* [Task directions] Beginning at the line that includes "donut (yellow) [180" in the entries below, print each line exactly as it appears, through the last one.
=======
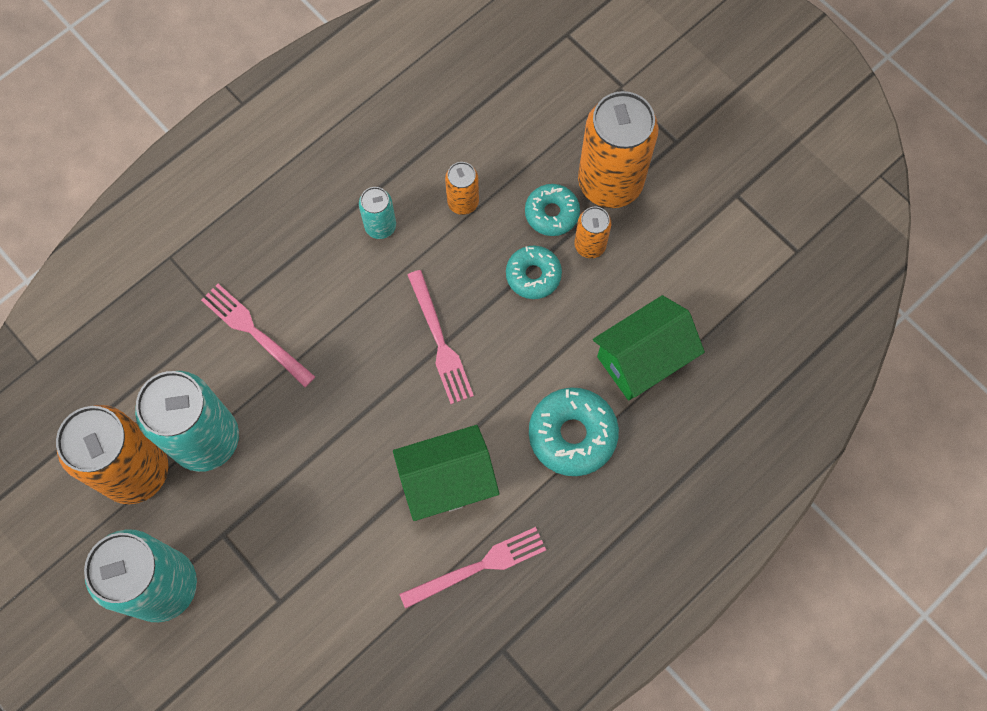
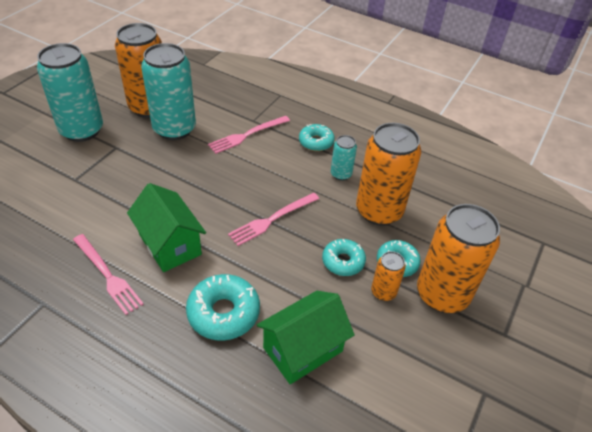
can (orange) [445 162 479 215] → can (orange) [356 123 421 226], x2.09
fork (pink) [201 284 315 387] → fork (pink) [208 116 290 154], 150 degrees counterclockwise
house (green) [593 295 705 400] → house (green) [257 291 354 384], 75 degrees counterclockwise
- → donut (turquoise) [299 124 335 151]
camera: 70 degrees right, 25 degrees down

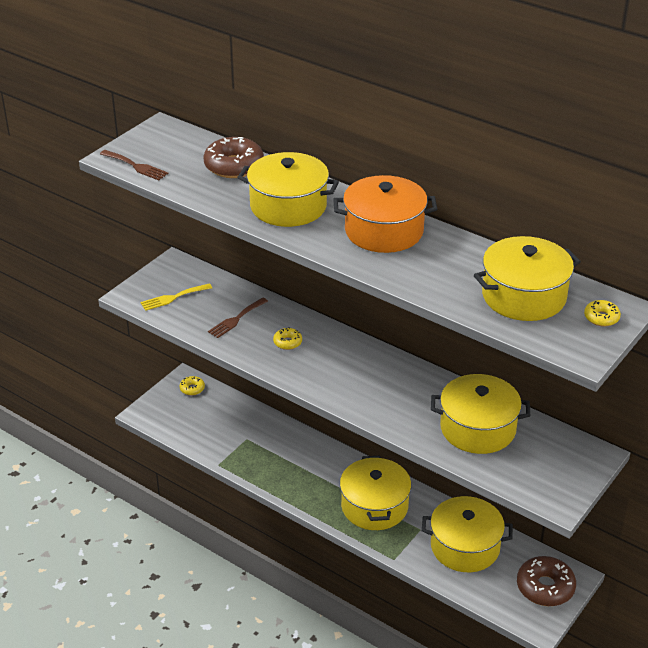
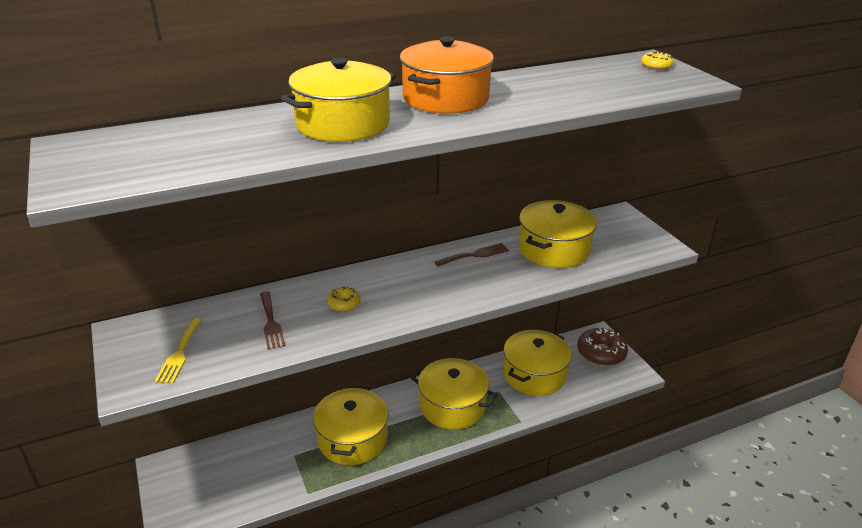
donut (brown) [204 137 264 178] → -
fork (brown) [100 150 168 181] → fork (brown) [435 243 509 267], moved
pot (yellow) [474 236 581 321] → pot (yellow) [313 386 389 465], moved
donut (yellow) [180 376 205 395] → -
camera: 60 degrees left, 5 degrees down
=======
* [Exercise response]
donut (yellow) [180 376 205 395] → -
camera: 60 degrees left, 5 degrees down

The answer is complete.